- [RECORDS FOR THE TASK]
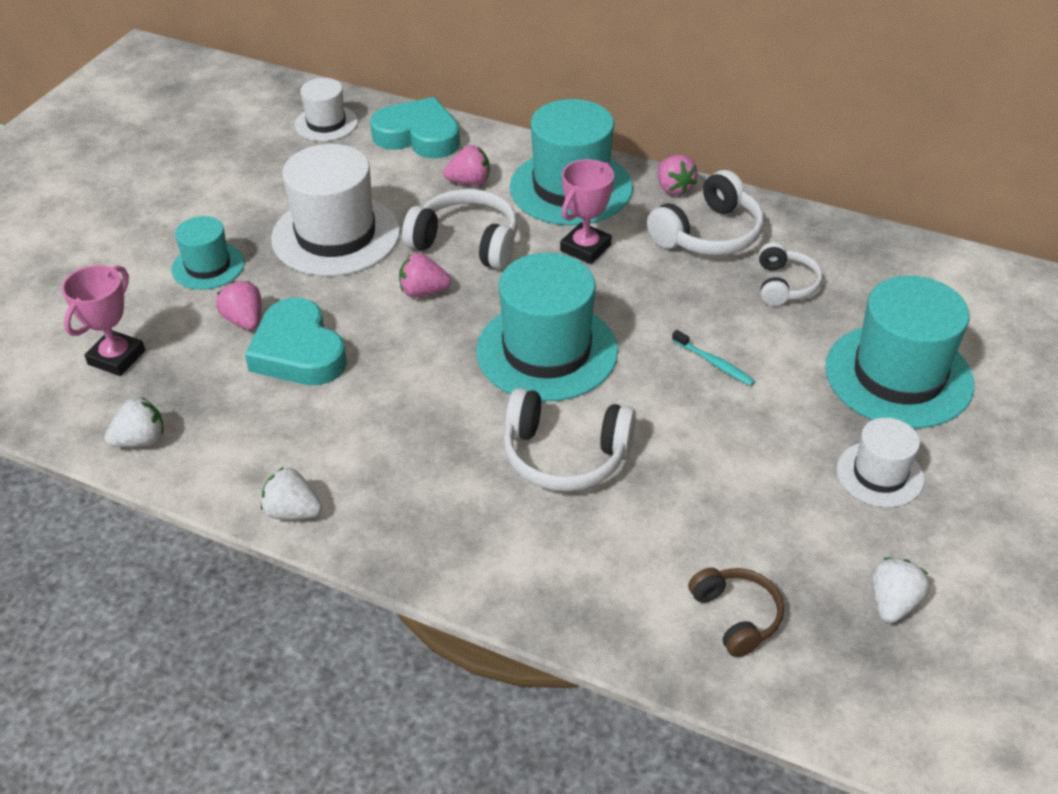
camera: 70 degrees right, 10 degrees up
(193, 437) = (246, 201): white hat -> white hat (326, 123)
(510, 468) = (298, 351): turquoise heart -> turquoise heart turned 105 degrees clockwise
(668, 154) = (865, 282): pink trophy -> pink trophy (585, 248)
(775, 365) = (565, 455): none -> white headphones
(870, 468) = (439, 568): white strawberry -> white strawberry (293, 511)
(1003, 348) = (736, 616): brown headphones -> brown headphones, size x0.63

- [WRITTEN TASK]
Please repeat all of the data exactly, excluding images.

- [ANSWER BOX]
camera: 70 degrees right, 10 degrees up
(193, 437) = (246, 201): white hat -> white hat (326, 123)
(510, 468) = (298, 351): turquoise heart -> turquoise heart turned 105 degrees clockwise
(668, 154) = (865, 282): pink trophy -> pink trophy (585, 248)
(775, 365) = (565, 455): none -> white headphones
(870, 468) = (439, 568): white strawberry -> white strawberry (293, 511)
(1003, 348) = (736, 616): brown headphones -> brown headphones, size x0.63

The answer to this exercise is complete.